**Exercise data**
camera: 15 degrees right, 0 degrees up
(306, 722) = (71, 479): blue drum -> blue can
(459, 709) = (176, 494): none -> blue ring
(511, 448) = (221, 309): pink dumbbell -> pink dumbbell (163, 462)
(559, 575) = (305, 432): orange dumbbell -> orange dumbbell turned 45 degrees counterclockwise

**Task objective**
Give back each record exactly, from the first line through the last.

**Answer to this problem**
camera: 15 degrees right, 0 degrees up
(306, 722) = (71, 479): blue drum -> blue can
(459, 709) = (176, 494): none -> blue ring
(511, 448) = (221, 309): pink dumbbell -> pink dumbbell (163, 462)
(559, 575) = (305, 432): orange dumbbell -> orange dumbbell turned 45 degrees counterclockwise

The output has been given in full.